• _TASK ITEM_:
Transcribe each record word for word. Skip the images.

Saved data entries:
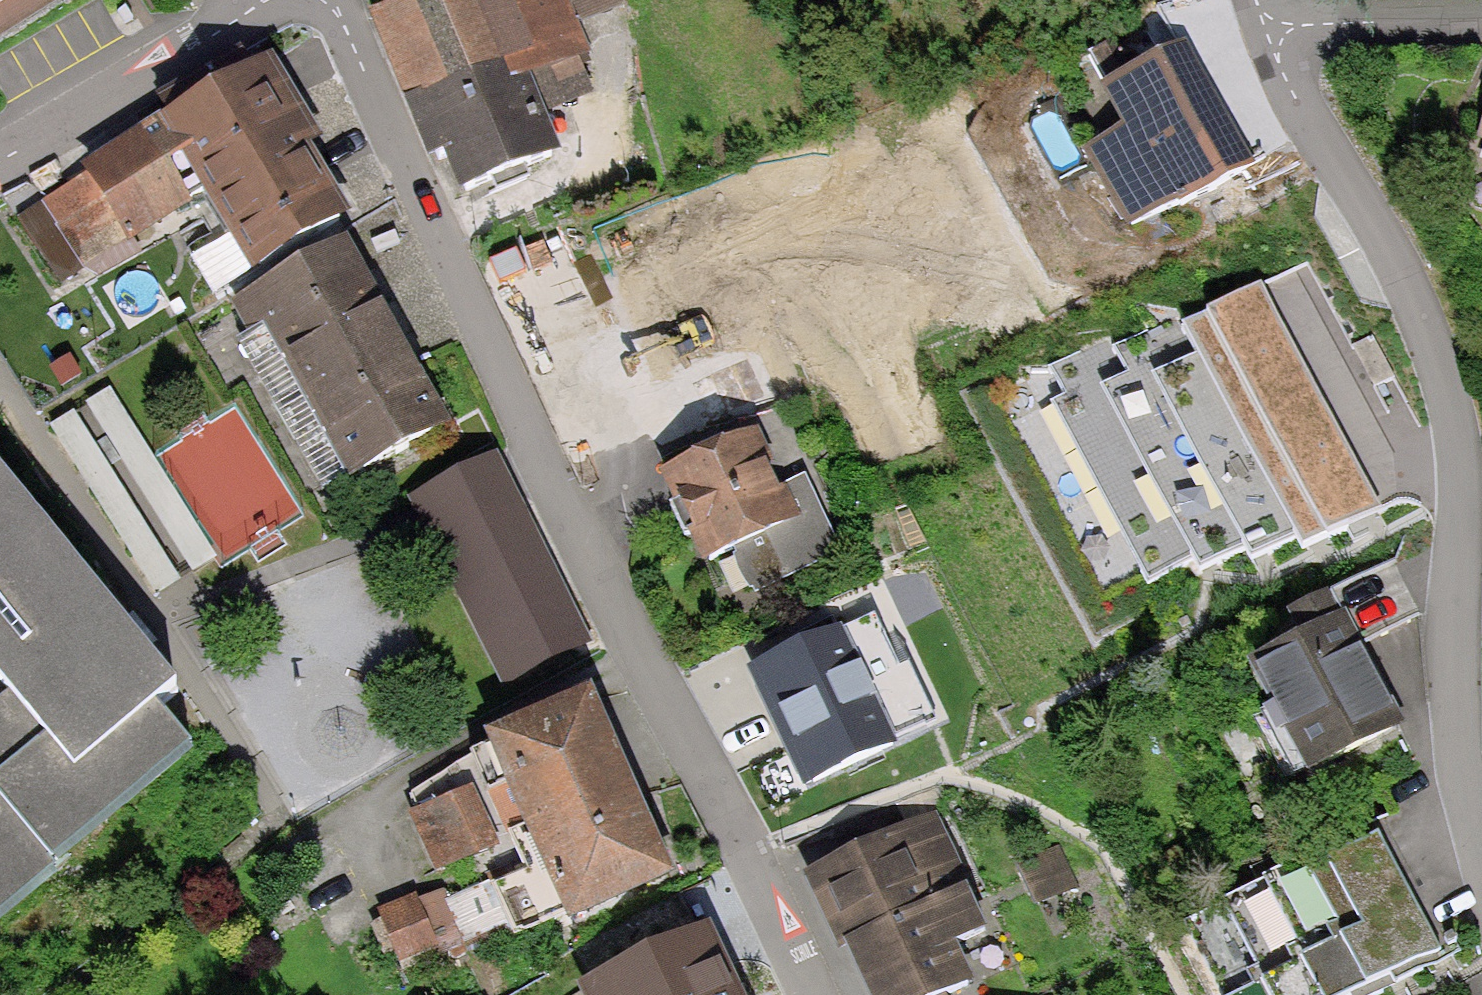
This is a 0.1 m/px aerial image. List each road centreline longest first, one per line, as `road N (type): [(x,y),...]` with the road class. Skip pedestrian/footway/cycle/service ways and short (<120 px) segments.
road 1 (residential): [(815,994),(637,650),(335,0)]
road 2 (residential): [(1481,855),(1453,697),(1449,626),(1462,512),(1454,417),(1403,268),(1301,108),(1269,37)]
road 3 (residential): [(0,160),(263,0)]
road 4 (residential): [(1481,20),(1321,26),(1269,37)]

• _TASK RESULT_:
This is a 0.1 m/px aerial image. List each road centreline longest first, one per line, as `road N (type): [(x,y),...]` with the road class. Skip pedestrian/footway/cycle/service ways and short (<120 px) segments.
road 1 (residential): [(815,994),(637,650),(335,0)]
road 2 (residential): [(1481,855),(1453,697),(1449,626),(1462,512),(1454,417),(1403,268),(1301,108),(1269,37)]
road 3 (residential): [(0,160),(263,0)]
road 4 (residential): [(1481,20),(1321,26),(1269,37)]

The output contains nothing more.